Provided records.
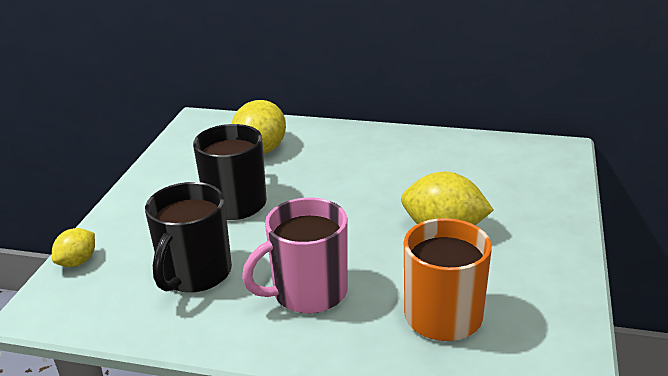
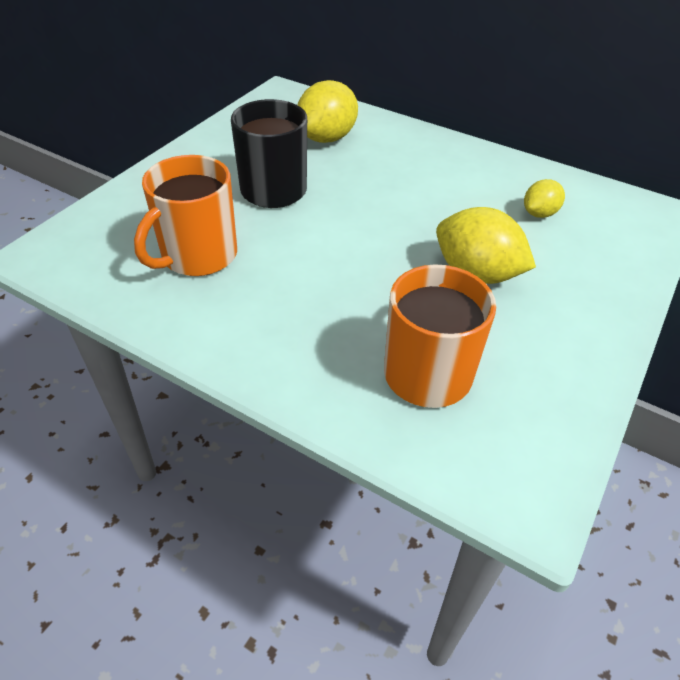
camera: 15 degrees right, 15 degrees up
(77, 262) = (97, 214): yellow lemon -> yellow lemon (539, 213)
(195, 274) = (198, 256): black mug -> orange mug
(308, 292) = (298, 306): pink mug -> none

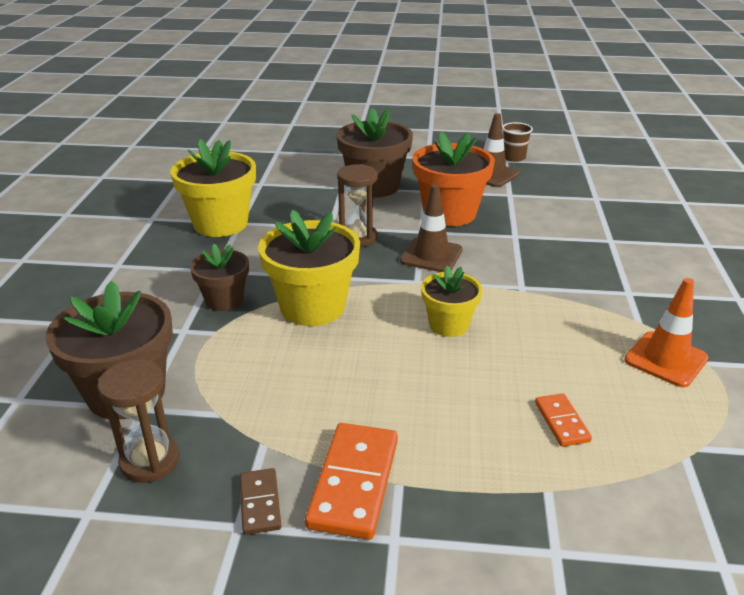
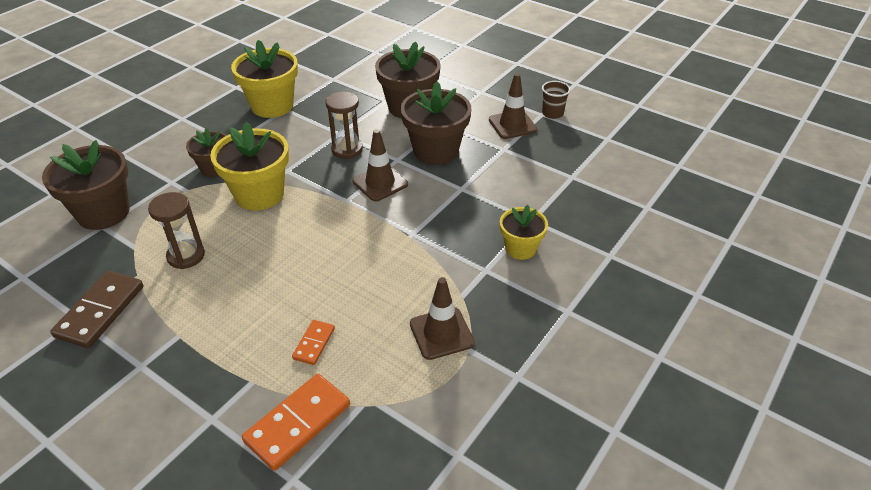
camera: 30 degrees right, 10 degrees up
(150, 461) = (75, 260): brown hourglass -> brown hourglass (186, 256)
(260, 503) = (100, 311): brown domino -> brown domino, size x1.84
(354, 483) = (156, 323): orange domino -> orange domino (297, 423)
(448, 325) = (327, 243): yellow flower pot -> yellow flower pot (520, 248)
(449, 213) = (435, 151): orange flower pot -> brown flower pot
(665, 359) = (441, 333): orange traffic cone -> brown traffic cone

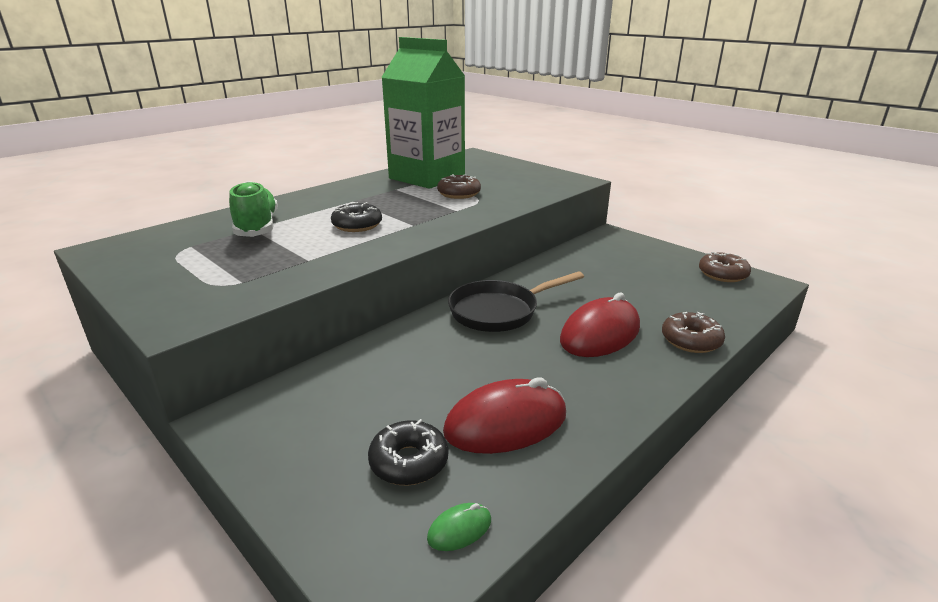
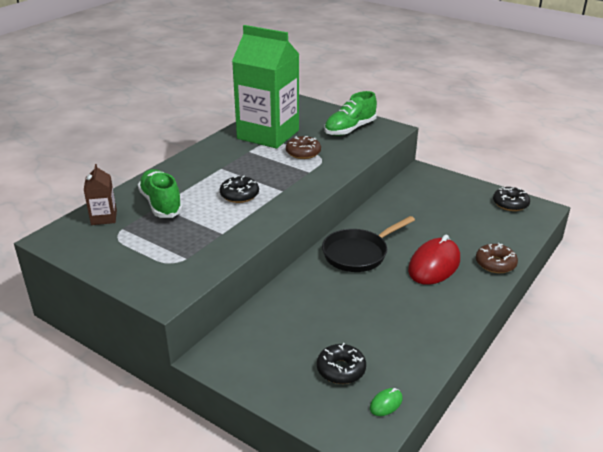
camera: 10 degrees left, 5 degrees up
(179, 234) = (104, 217): none -> brown carton
(506, 423) = (391, 338): red mouse -> none
(526, 178) = (350, 129): none -> green shoe
(722, 274) = (510, 204): brown donut -> black donut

Requirement. Exactly how many lines in the data above hold "domino"? State that number only.

Task answer. 2